Brief:
Whenever a line below includes "minus", add it to the tally, then give the total and nothing more.
(Beginning of Data under study)
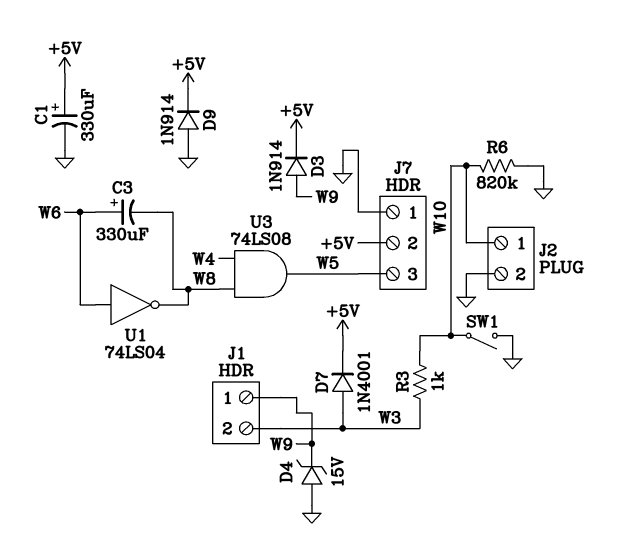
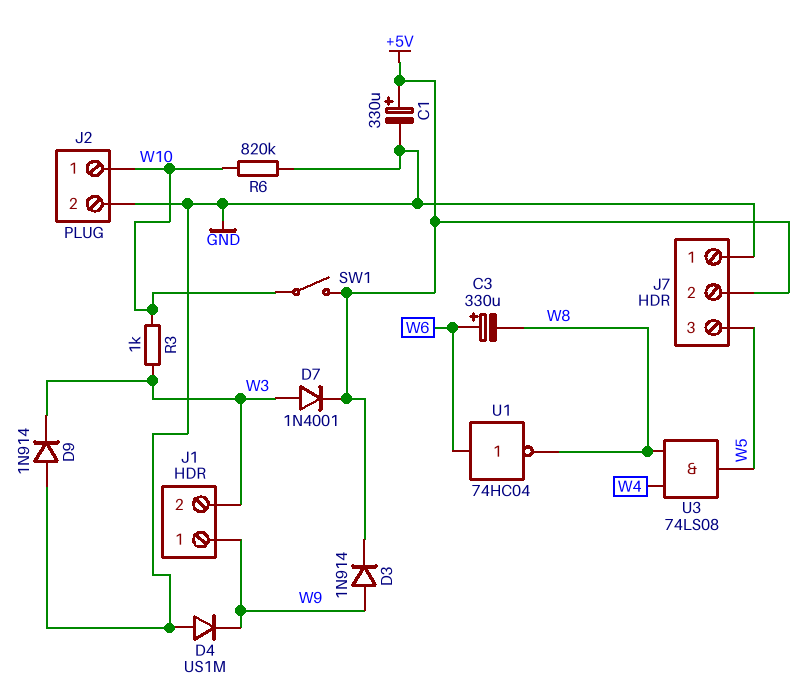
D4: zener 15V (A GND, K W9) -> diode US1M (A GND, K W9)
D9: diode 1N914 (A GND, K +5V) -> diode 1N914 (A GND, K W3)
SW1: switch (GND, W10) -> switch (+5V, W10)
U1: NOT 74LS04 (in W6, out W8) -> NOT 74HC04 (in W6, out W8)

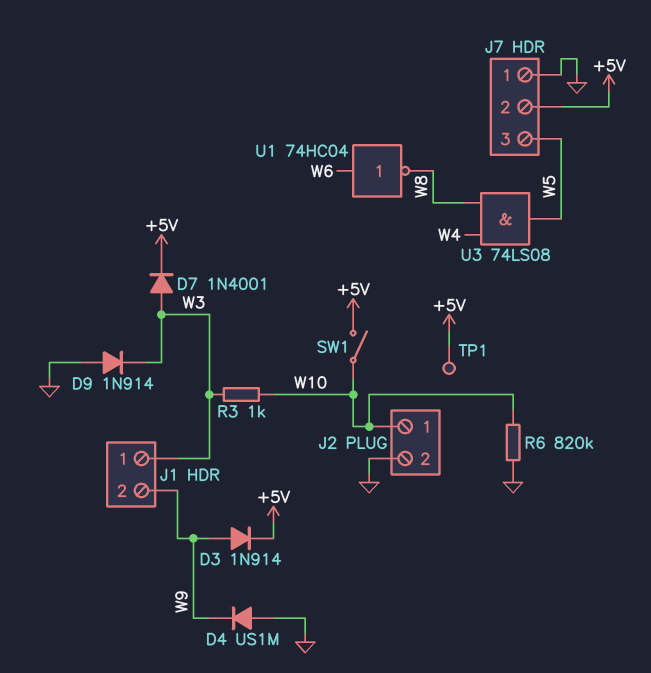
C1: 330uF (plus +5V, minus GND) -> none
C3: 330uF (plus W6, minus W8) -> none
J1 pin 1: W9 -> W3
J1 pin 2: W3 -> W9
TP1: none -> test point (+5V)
(End of Data under study)
Answer box:
2